Check each line of the material. Copy those containing "turquoise".

--- Data for the task ---

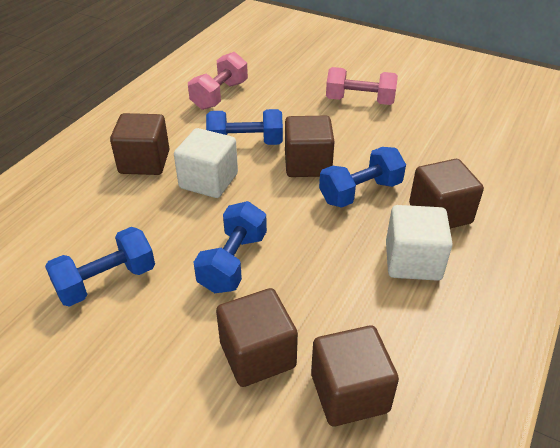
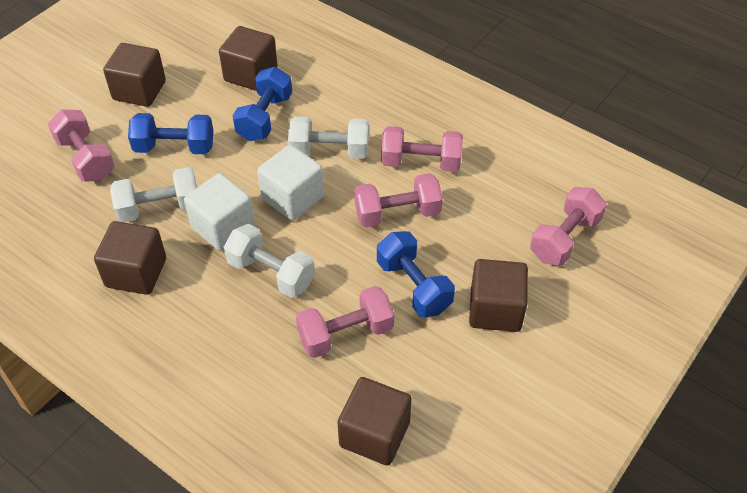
blue dumbbell: 4 -> 3
pink dumbbell: 2 -> 5
white dumbbell: 0 -> 3

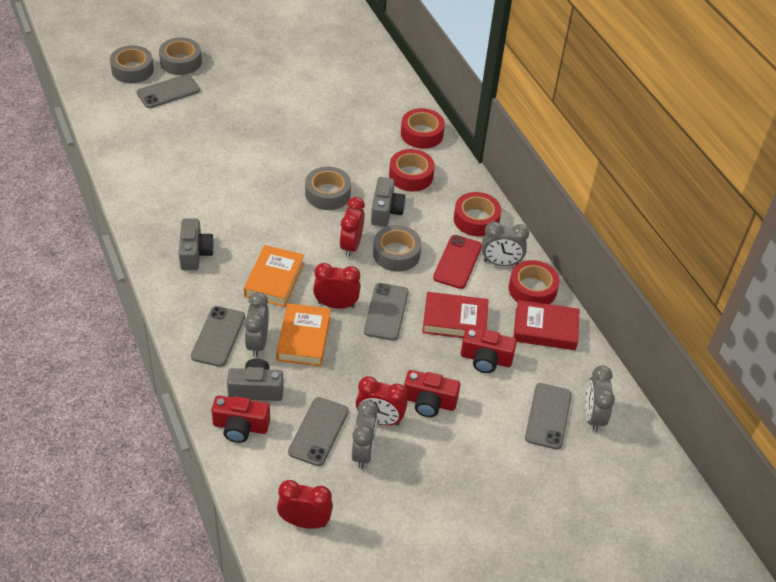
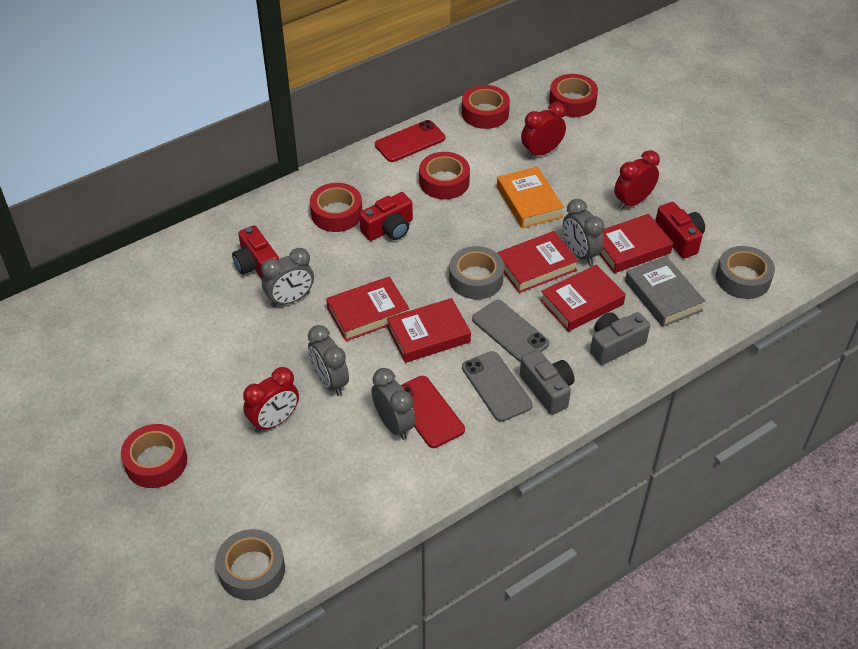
grey book: 0 -> 1
grey camera: 3 -> 2
grey phone: 5 -> 2
grey tape: 4 -> 3
orange book: 2 -> 1
red book: 2 -> 5
red clock: 4 -> 3
red phone: 1 -> 2
red tape: 4 -> 5

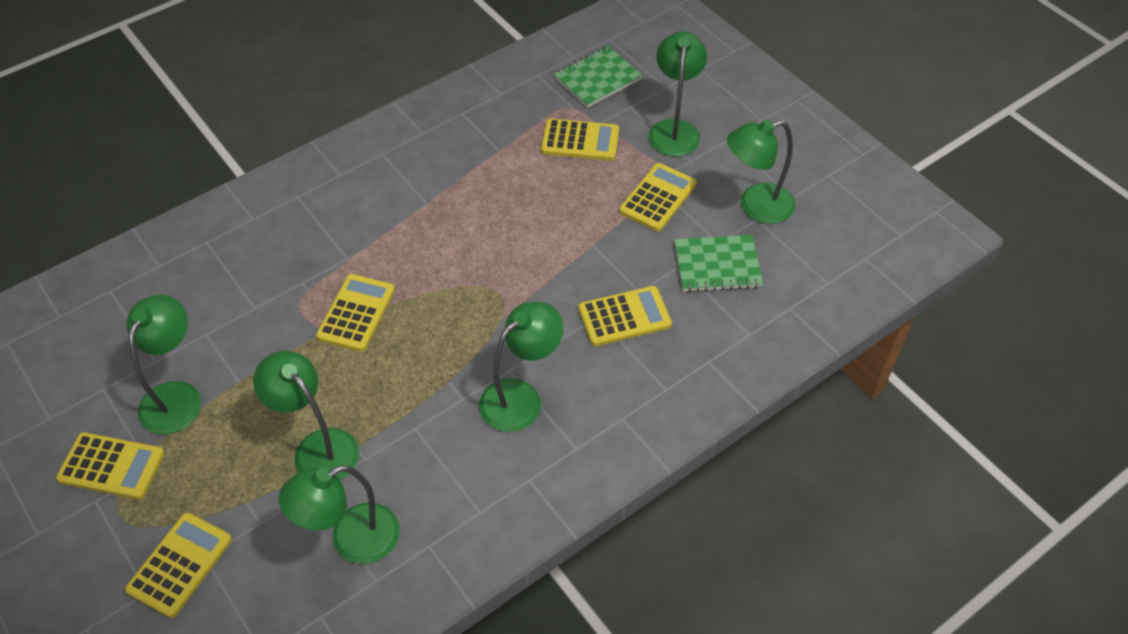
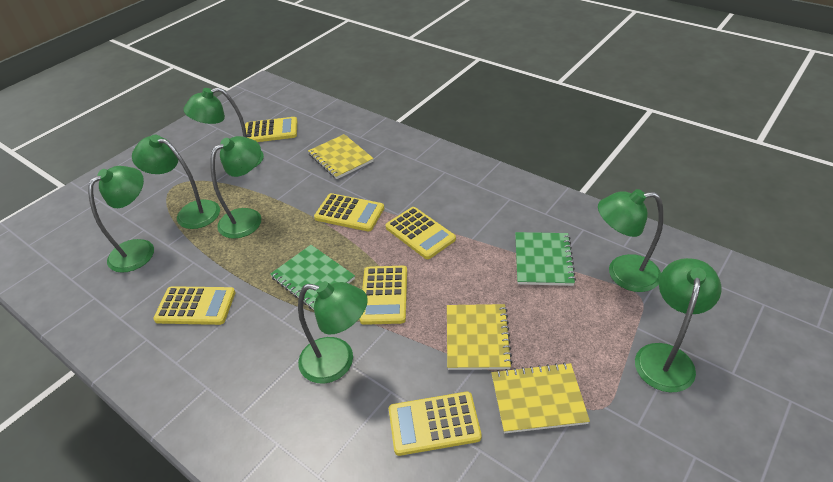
green lamp: 6 -> 7
yellow notebook: 0 -> 3

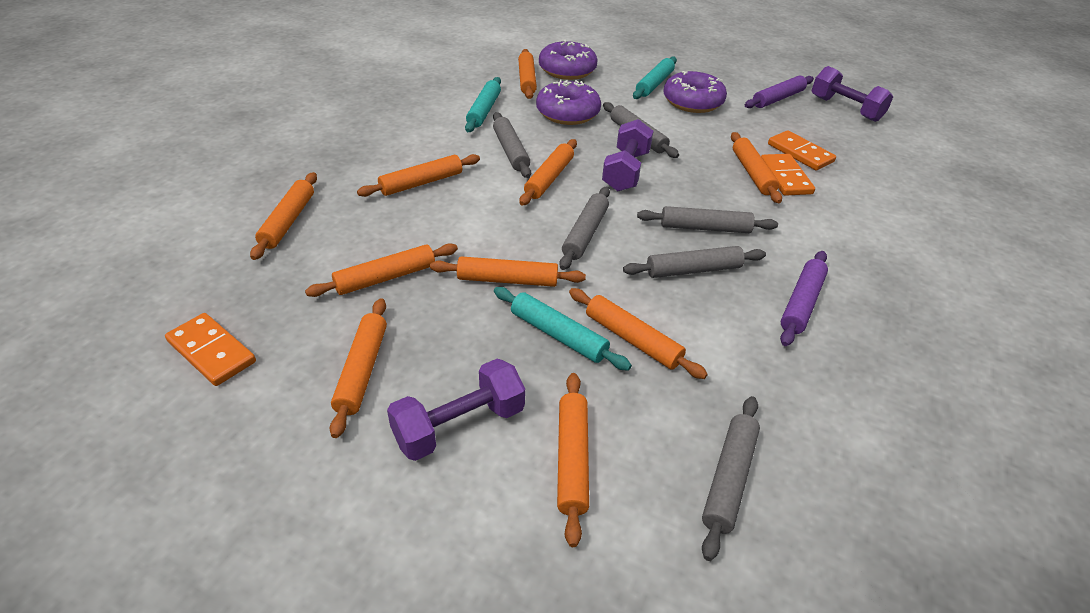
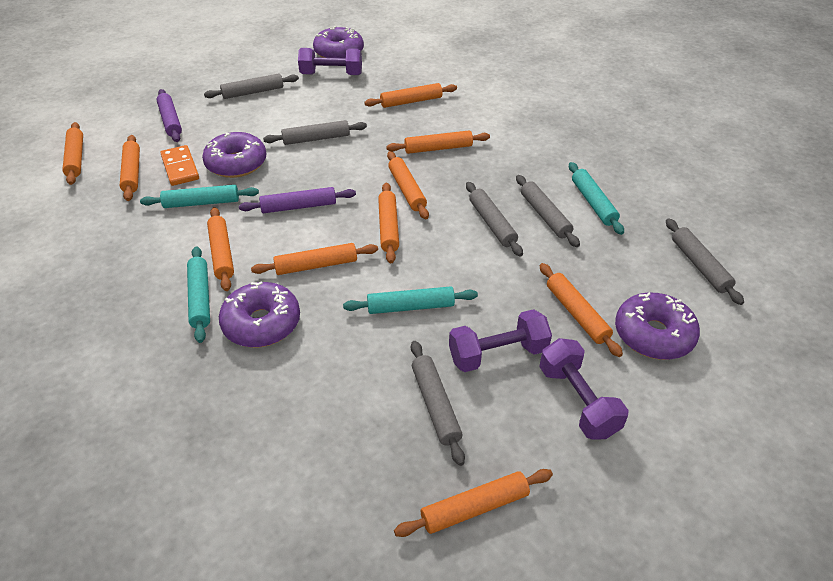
orange domino: 3 -> 1
purple donut: 3 -> 4
turquoise rolling pin: 3 -> 4

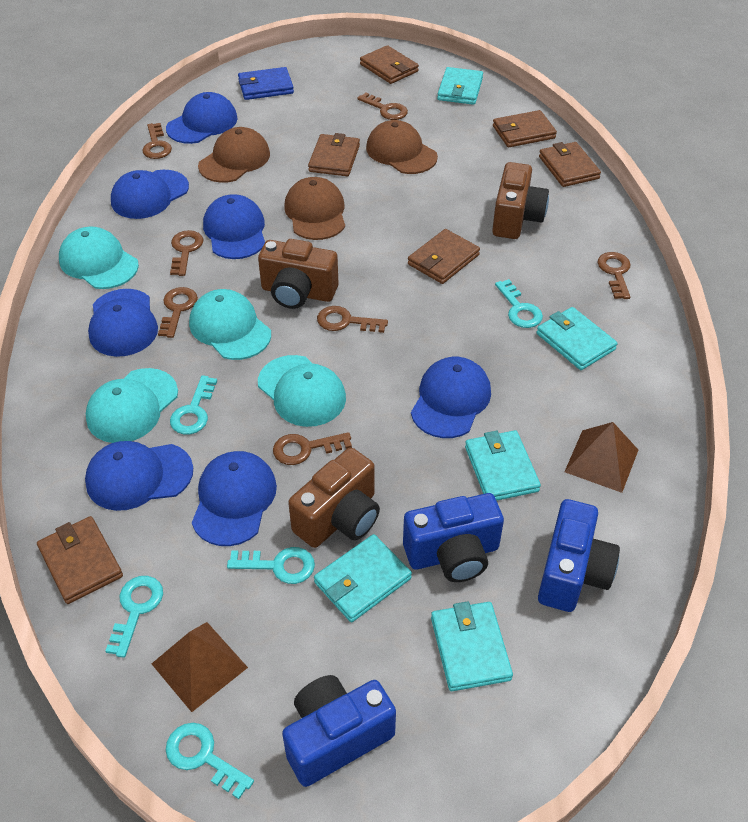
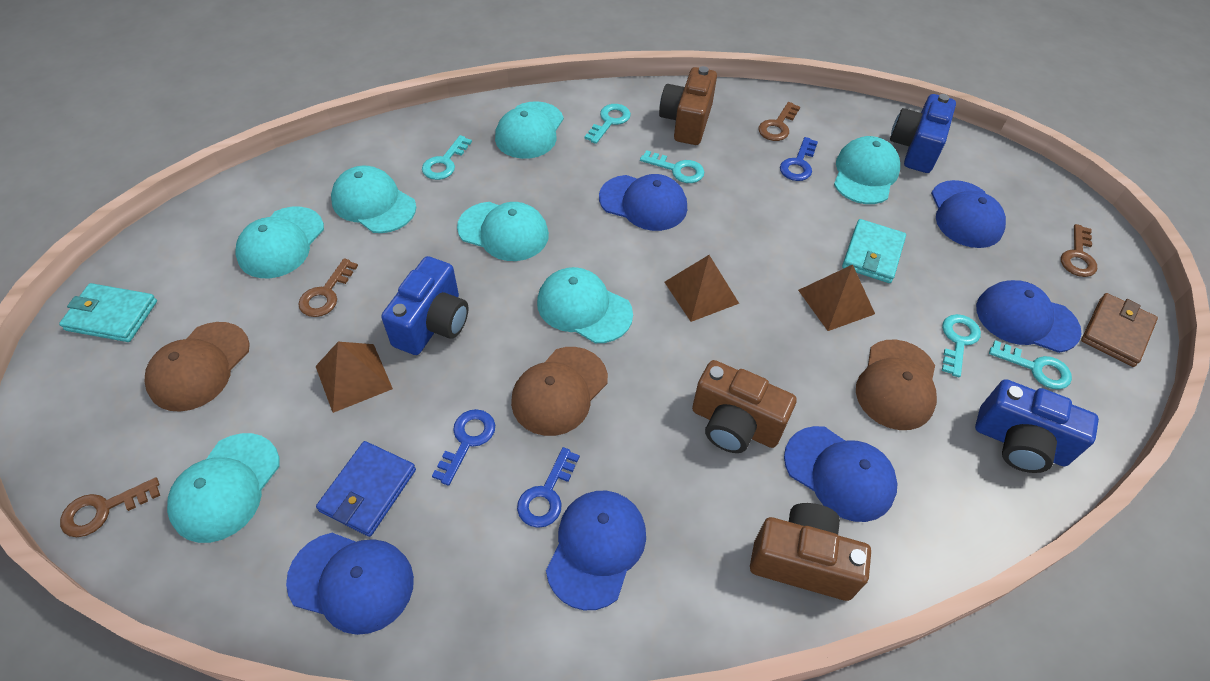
blue cap: 7 -> 6
blue key: 0 -> 3
brown key: 7 -> 4
brown pyramid: 2 -> 3
brown wallet: 6 -> 1
turquoise cap: 4 -> 7
turquoise wallet: 5 -> 2

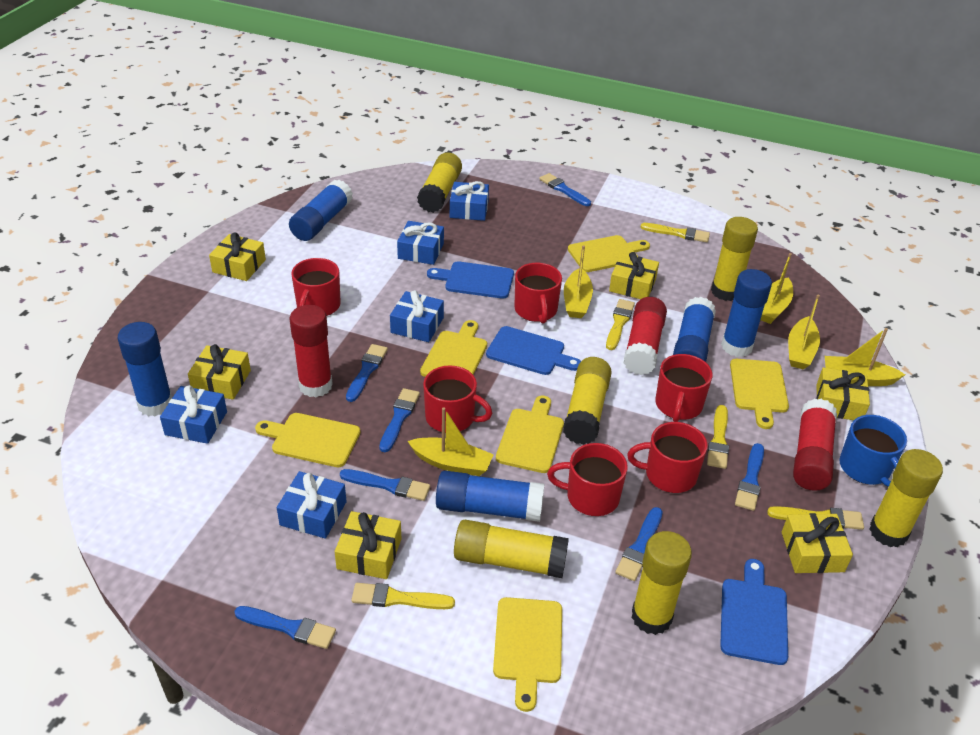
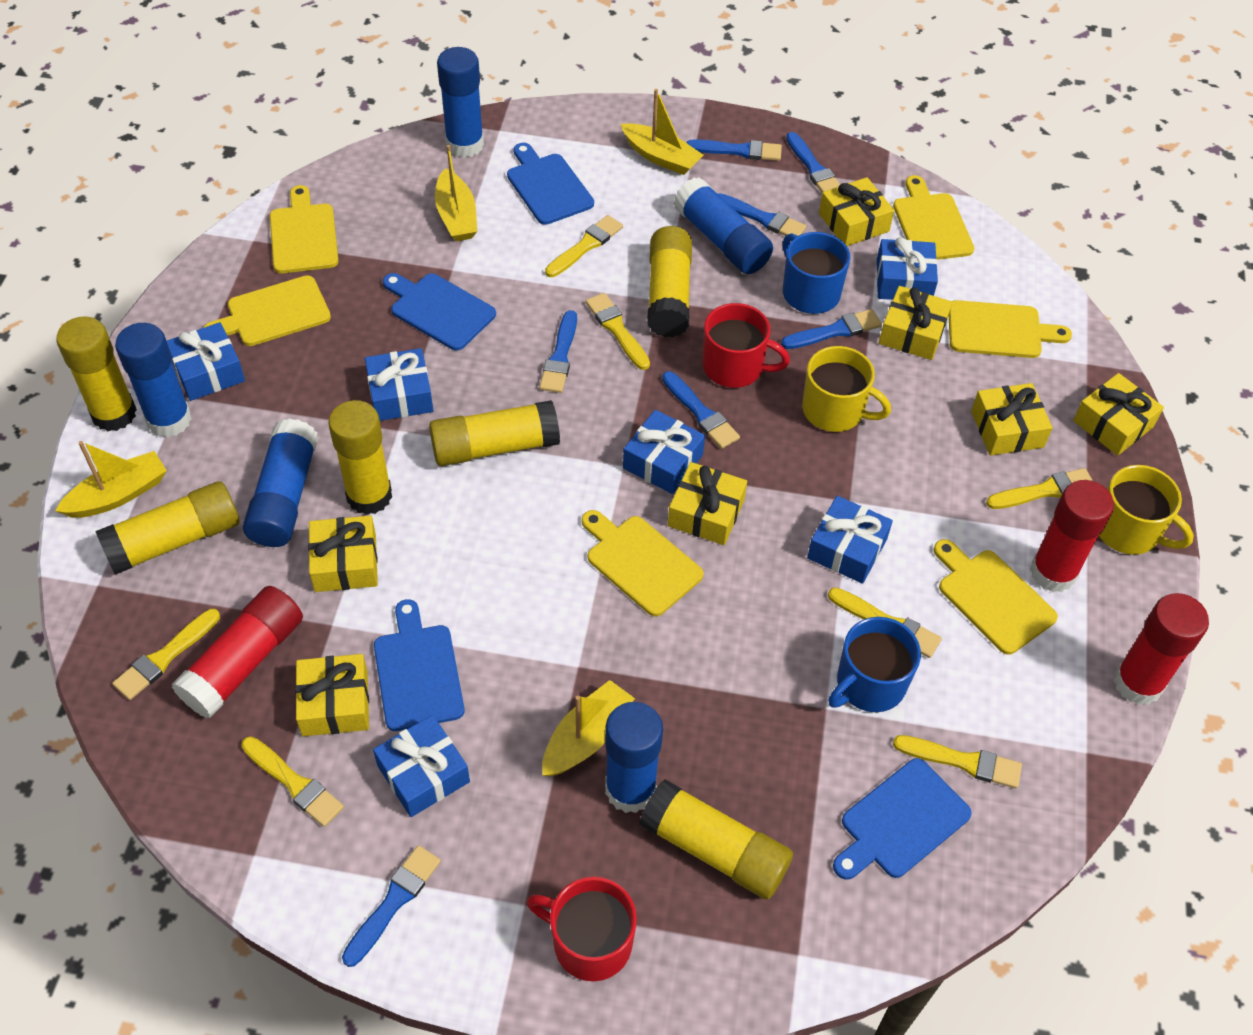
blue cutting board: 3 -> 4
blue gift: 5 -> 6
blue mug: 1 -> 2
red mug: 6 -> 2
yellow boat: 5 -> 4
yellow brush: 5 -> 7
yellow gift: 6 -> 7
yellow mug: 0 -> 2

---

- [Problem solution]
turquoise rolling pin: 3 -> 4
turquoise cap: 4 -> 7
turquoise wallet: 5 -> 2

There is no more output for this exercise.